Stored records:
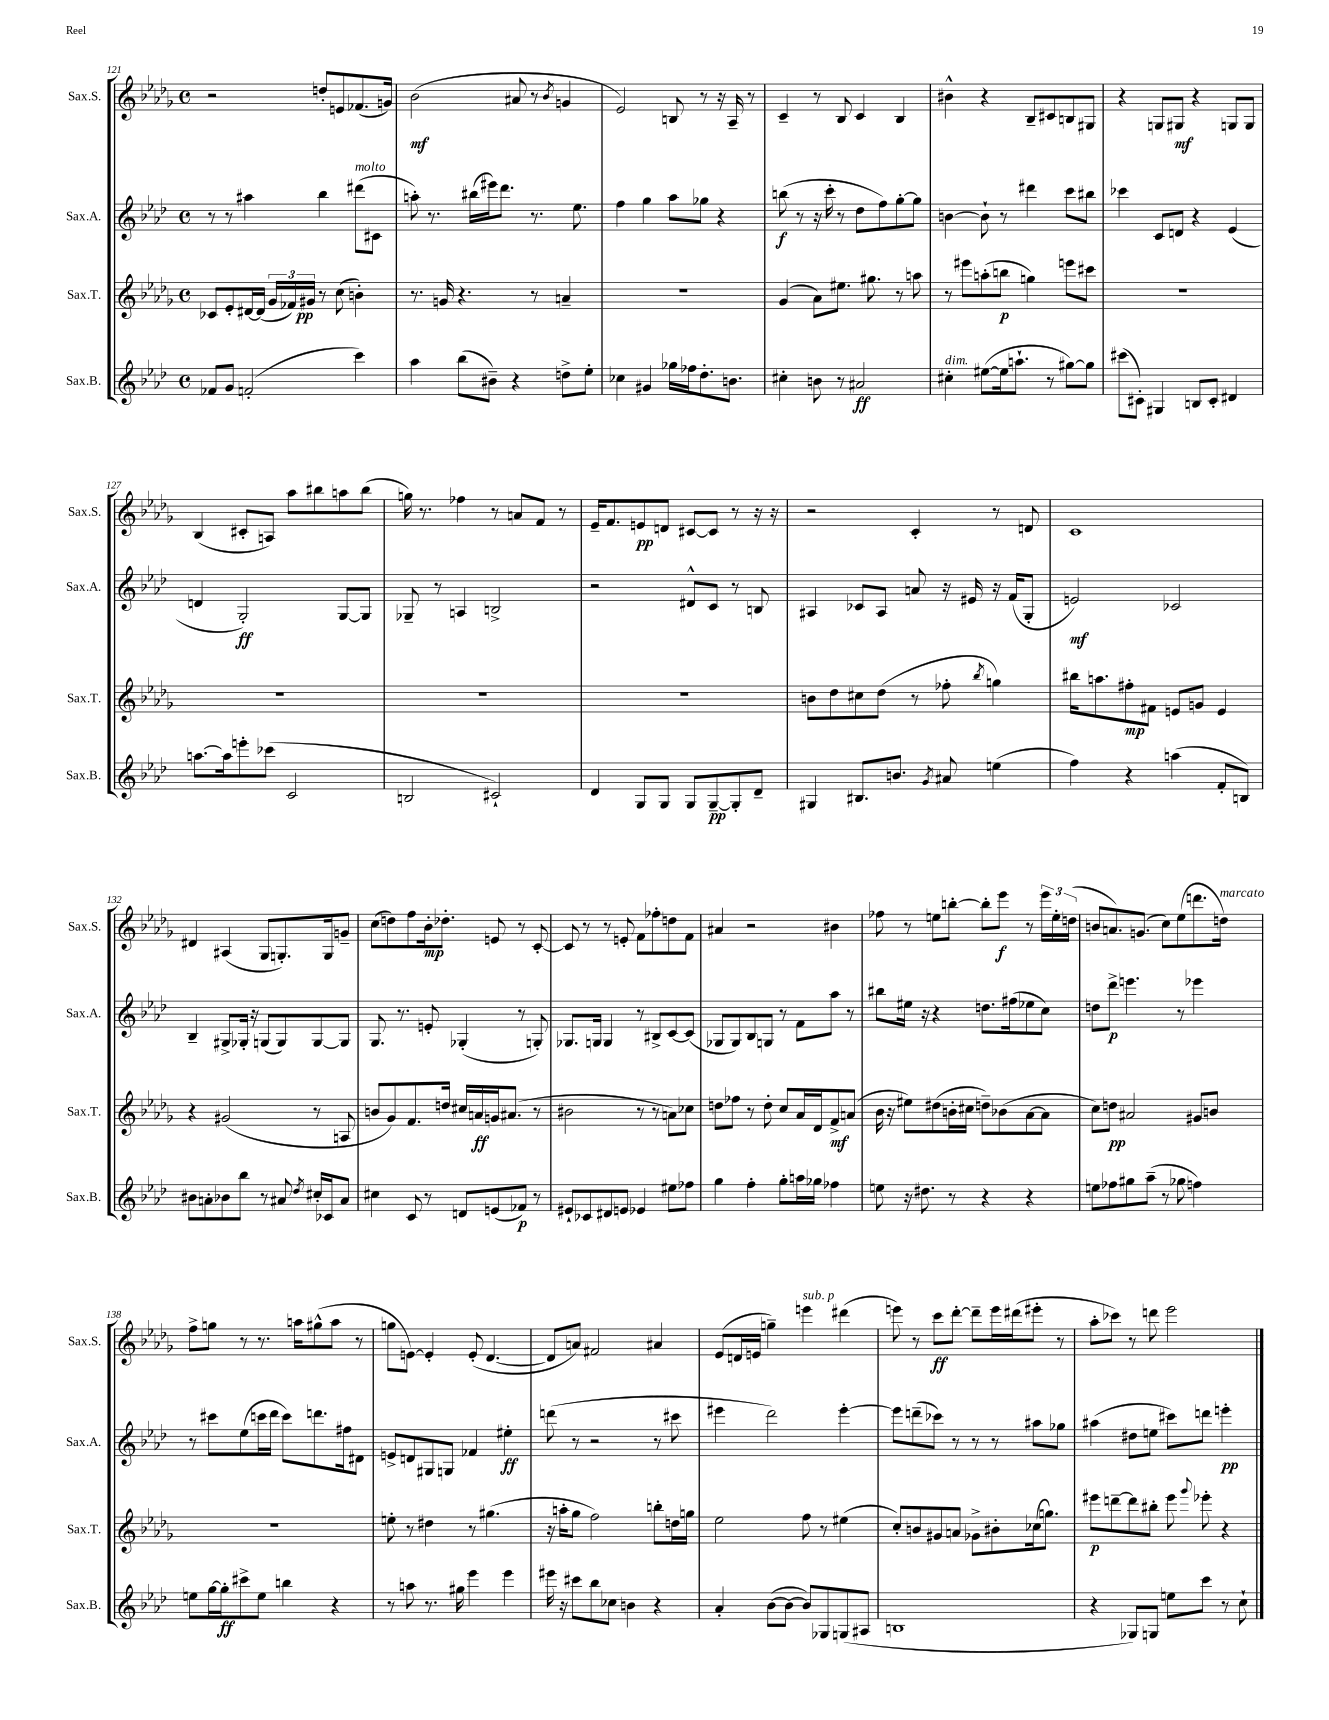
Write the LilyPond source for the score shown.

<<
\new StaffGroup <<
\new Staff = "s0" \with { instrumentName = "Sax.S." shortInstrumentName = "Sax.S." } {
    \clef treble \key des \major \defaultTimeSignature \time 4/4
    \autoBeamOff r2 d''8[-. e'8 fes'8.( g'16]) |
    bes'2\mf( ais'8 r8 \acciaccatura { bes'8 } g'4 |
    ees'2) b8 r8 r16 aes16-- r8 |
    c'4-- r8 bes8 c'4 bes4 |
    bis'4-^ r4 bes8[-- cis'8 b8 gis8] |
    r4 g8[ gis8]\mf r4 g8[ g8] |
    bes4( cis'8[-. a8]) aes''8[ bis''8 a''8 bis''8]( |
    g''16) r8. fes''4 r8 a'8[ f'8] r8 |
    ees'16[-- f'8. e'8\pp d'8] cis'8[~ cis'8] r8 r16 r16 |
    r2 c'4-. r8 d'8 |
    c'1 |
    dis'4 ais4( ges8[ g8.-.) g16 g'8]-- |
    c''8[( d''8) f''8 bes'16-.\mp des''8.]-. e'8 r8 c'8~-. |
    c'8 r8 r8 e'8-. f'8[ fes''8-. d''8 f'8] |
    ais'4 r2 bis'4 |
    fes''8 r8 e''8[ b''8]~-. b''8[-. ees'''8]\f r8 \tuplet 3/2 { ees'''16[ e''16-. d''16]( } |
    b'8[ a'8.) g'8.]( c''8[) ees''8( d'''8. d''16]^\markup { \italic "marcato" }) |
    f''8[-> g''8] r8 r8. a''16[ gis''8-^( a''8] r8 |
    g''8[ e'8]~) e'4-. e'8-.( des'4.~ |
    des'8[ a'8]) fis'2 ais'4 |
    ees'8[( d'16 e'16] g''4--) e'''4^\markup { \italic "sub. p" } dis'''4( |
    e'''8) r8 c'''8[\ff des'''8]~-. des'''8[-- e'''16 dis'''16( eis'''8]-. r8 |
    aes''8[-. ces'''8]) r8 d'''8 ees'''2 \bar "|." |
}
\new Staff = "s1" \with { instrumentName = "Sax.A." shortInstrumentName = "Sax.A." } {
    \clef treble \key aes \major \defaultTimeSignature \time 4/4
    \autoBeamOff r8 r8 ais''4 bes''4 dis'''8[^\markup { \italic "molto" }( cis'8] |
    a''8-.) r8. bis''16[( eis'''16) des'''8.] r8. ees''8. |
    f''4 g''4 aes''8[ ges''8] r4 |
    b''8\f( r8 r16 c'''16-. r8 des''8[ f''8) g''8~-. g''8] |
    b'4~ b'8-! r8 dis'''4 c'''8[ bis''8] |
    ces'''4 c'8[ d'8] r4 ees'4( |
    d'4 g2-.\ff) g8[~ g8] |
    ges8-- r8 a4 b2-> |
    r2 dis'8[-^ c'8] r8 b8 |
    ais4 ces'8[ ais8] a'8 r16 eis'16 r16 f'16[( g8]-. |
    e'2\mf) ces'2 |
    bes4-- gis8[-> ges16]-. r16 g8[( g8) g8~ g8] |
    g8. r8. e'8-. ges4-.( r8 g8-.) |
    ges8.[ g16] g4 r8 bis8[-> c'8~ c'8]( |
    ges8[ ges8) bes8 g8] r8 f'8[ aes''8] r8 |
    bis''8[ eis''16] r16 r4 d''8.[ fis''16( ees''8 c''8]) |
    d''8[ des'''8]->\p e'''4. r8 ees'''4 |
    r8 cis'''8[ ees''8( c'''16 des'''16] c'''8[) d'''8. fis''16 dis'8] |
    e'8[-> d'8 gis8 g8] fes'4 eis''4-.\ff |
    d'''8( r8 r2 r8 cis'''8 |
    eis'''4 des'''2) eis'''4~-. |
    eis'''8[ d'''8--( ces'''8]) r8 r8 r8 ais''8[ ges''8] |
    ais''4( dis''8[ e''8] cis'''8[) d'''8] e'''4-.\pp \bar "|." |
}
\new Staff = "s2" \with { instrumentName = "Sax.T." shortInstrumentName = "Sax.T." } {
    \clef treble \key des \major \defaultTimeSignature \time 4/4
    \autoBeamOff ces'8[ ees'8-. dis'16~ dis'16]( \tuplet 3/2 { ges'16[ fes'16) gis'16]\pp } r8 c''8( b'4-.) |
    r8. g'16 r4. r8 a'4-- |
    R1 |
    ges'4( aes'8[) eis''8.] gis''8. r8 a''8 |
    r8 eis'''8[ a''8-.( b''8]\p g''4) e'''8[ cis'''8] |
    R1 |
    R1 |
    R1 |
    R1 |
    b'8[ des''8 cis''8 des''8]( r8 fes''8-. \acciaccatura { bes''8 } g''4) |
    bis''16[ a''8. fis''8-.\mp fis'8] e'8[ g'8] e'4 |
    r4 gis'2( r8 a8 |
    b'8[ ges'8) f'8. d''16] cis''16[ a'16\ff g'16 ais'8.]( r8 |
    bis'2 r8 r8 a'8[) ces''8] |
    d''8[ fes''8] r8 d''8-. c''8[ aes'16 des'16 f'8->\mf a'8]( |
    bes'16 r16 eis''8[) dis''8( b'16-. cis''16] d''8[--) bes'8( aes'8~ aes'8] |
    c''8[) d''8]\pp ais'2 gis'8[ b'8] |
    r1 |
    e''8-. r8 dis''4 r8 gis''4.( |
    r16 a''16[-. ges''8] f''2) b''8[-. d''16 g''16] |
    ees''2 f''8 r8 eis''4( |
    c''8[-.) b'8 gis'8 a'8] ges'8[-> bis'8-. ces''16( g''8.]) |
    eis'''8[\p d'''8~-- d'''8 bis''8]-. eis'''8 \appoggiatura { ges'''8 } ees'''8-. r4 \bar "|." |
}
\new Staff = "s3" \with { instrumentName = "Sax.B." shortInstrumentName = "Sax.B." } {
    \clef treble \key aes \major \defaultTimeSignature \time 4/4
    \autoBeamOff fes'8[ g'8] f'2-.( c'''4) |
    aes''4 bes''8[( bis'8]--) r4 d''8[-> ees''8]-. |
    ces''4 gis'4 ges''16[ fes''16 des''8.-. b'8.] |
    cis''4-. b'8 r8 ais'2\ff |
    cis''4-.^\markup { \italic "dim." } eis''8[~( eis''16 a''8.]-! r8 gis''8[~) gis''8] |
    cis'''8[( cis'8]-.) gis4 b8[ cis'8]-. dis'4 |
    a''8.[~ a''16 e'''8-. ces'''8]( c'2 |
    b2 cis'2-!) |
    des'4 g8[ g8] g8[ g8~--\pp g8-. des'8]-- |
    gis4 bis8.[ b'8.] \acciaccatura { g'8 } ais'8 e''4( |
    f''4) r4 a''4( f'8[-. b8]) |
    bis'8[ a'8-. bes'8 bes''8] r8 ais'8 \acciaccatura { des''8 } cis''16[-. ces'16 ais'8] |
    cis''4 c'8 r8 d'8[ e'8( fes'8]\p) r8 |
    eis'8[-! ces'8 dis'8 e'8] ees'4 eis''8[ fes''8] |
    g''4 f''4-. g''8[-. a''16 ges''16] fes''4 |
    e''8 r16 dis''8. r8 r4 r4 |
    e''8[ fes''8 gis''8 aes''8]--( r8 ges''8 f''4) |
    e''8[ g''16~ g''16-.\ff cis'''8-> e''8] b''4 r4 |
    r8 a''8 r8. gis''16 ees'''4 ees'''4 |
    eis'''16 r16 cis'''8[ bes''8 ces''8] b'4 r4 |
    aes'4-. bes'8[~( bes'8]~ bes'8[) ges8 g8( ais8] |
    b1 |
    r4 ges8[) g8] e''8[ c'''8] r8 c''8-! \bar "|." |
}
>>
>>
\layout { \context { \Score currentBarNumber = #121 } }
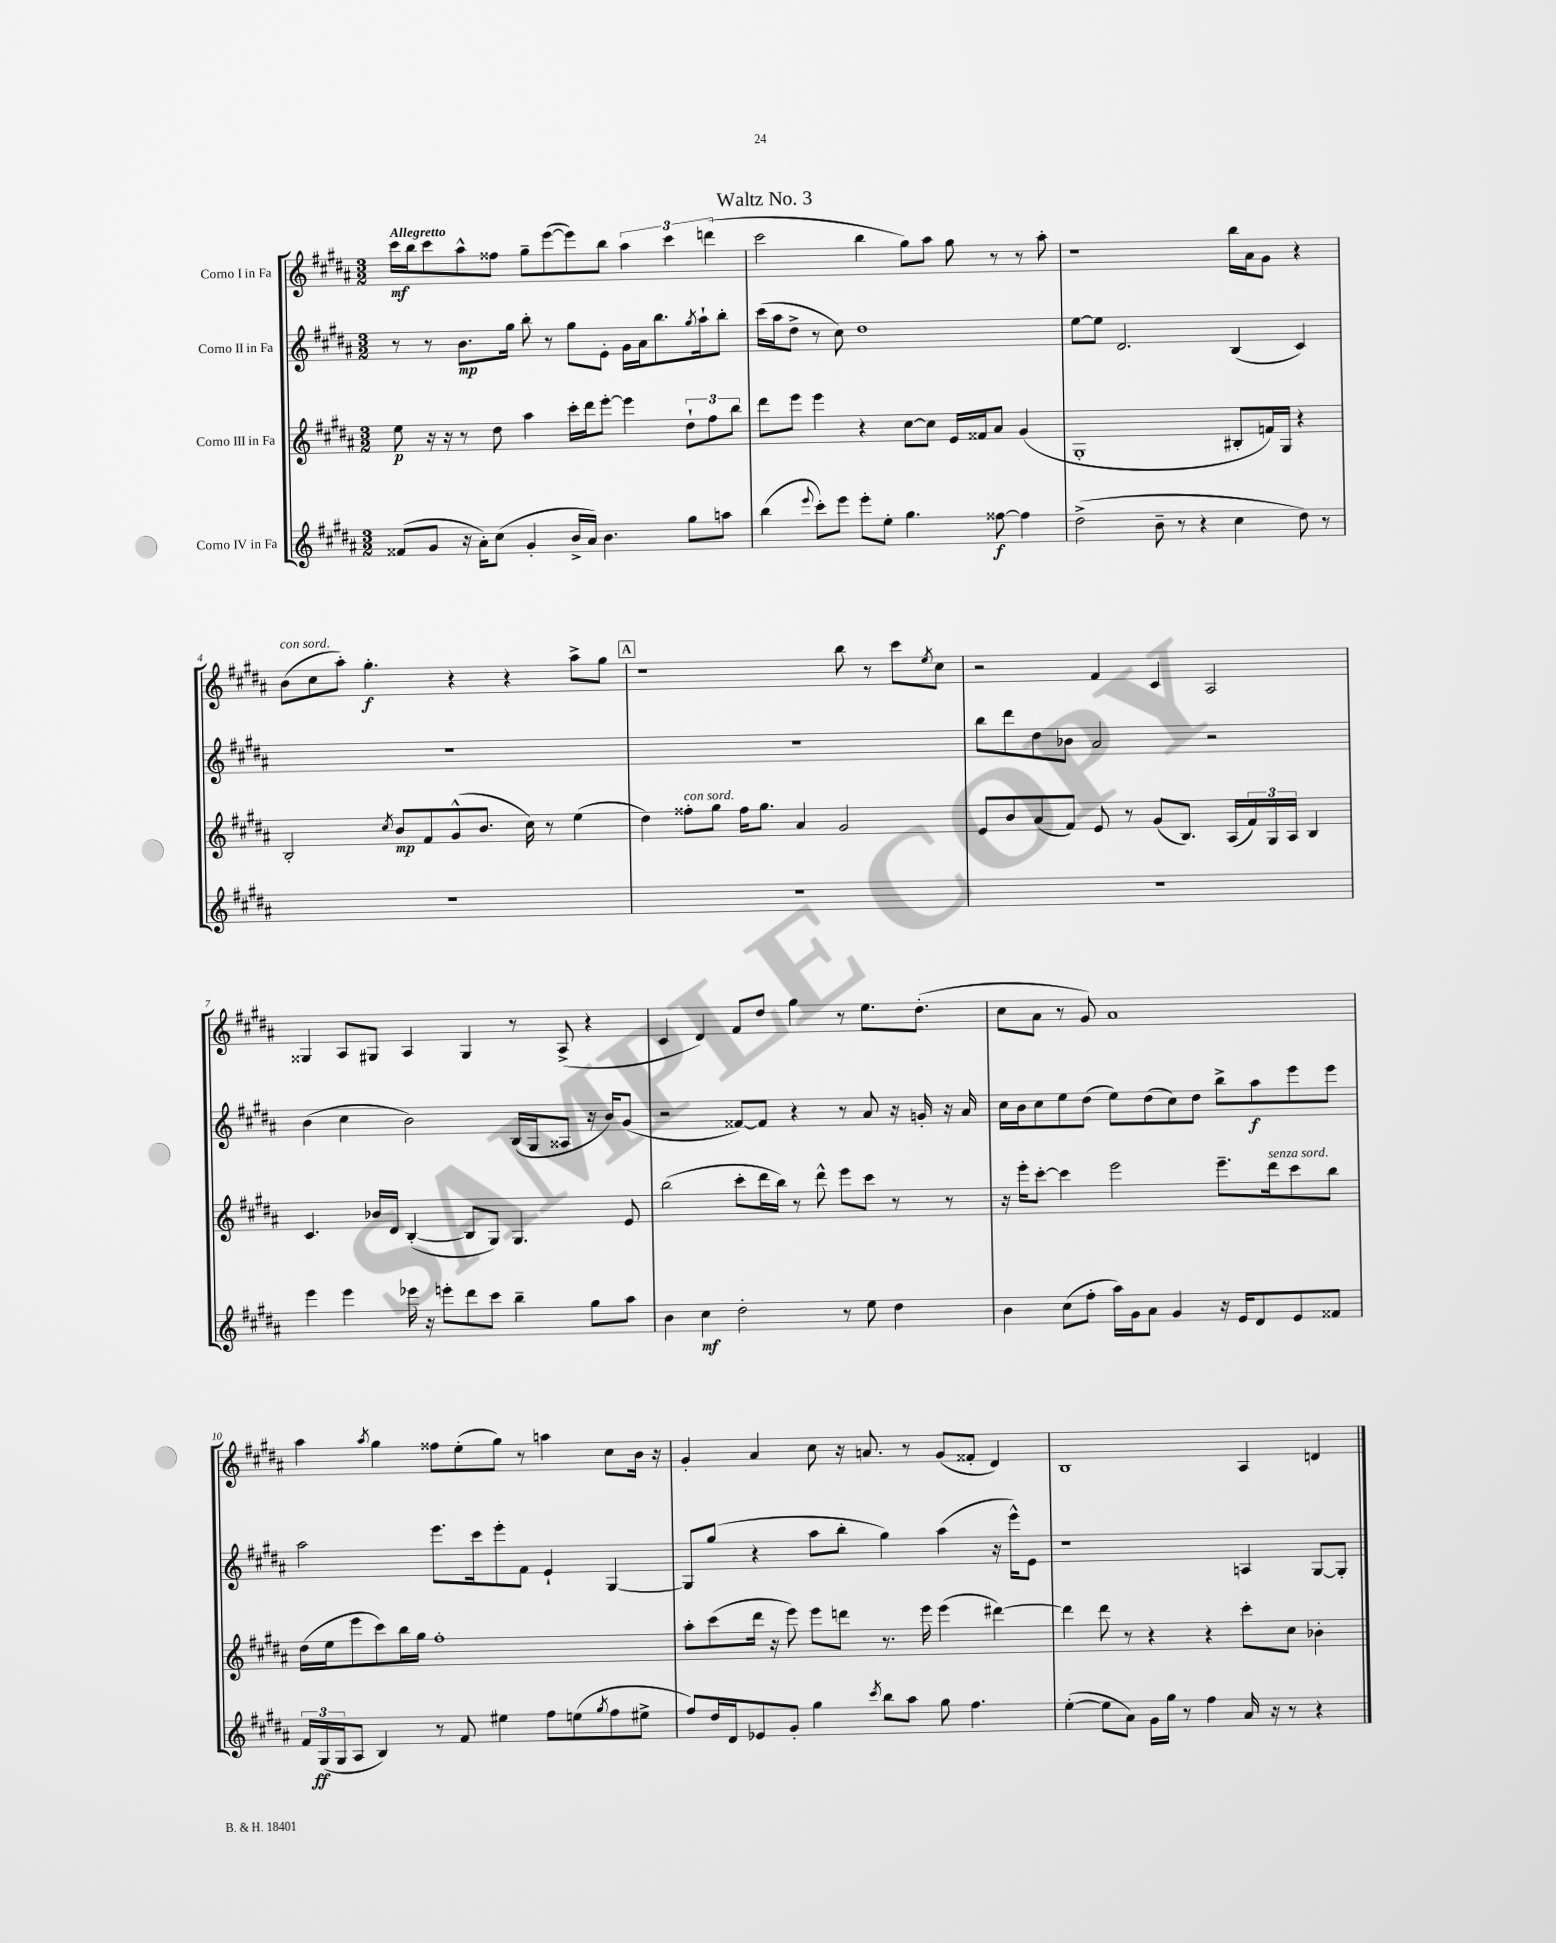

■ What you are asked to do ■
How many lines of the data above contain the string "instrumentName"? Reply with the number only.

■ Answer to this task ■
4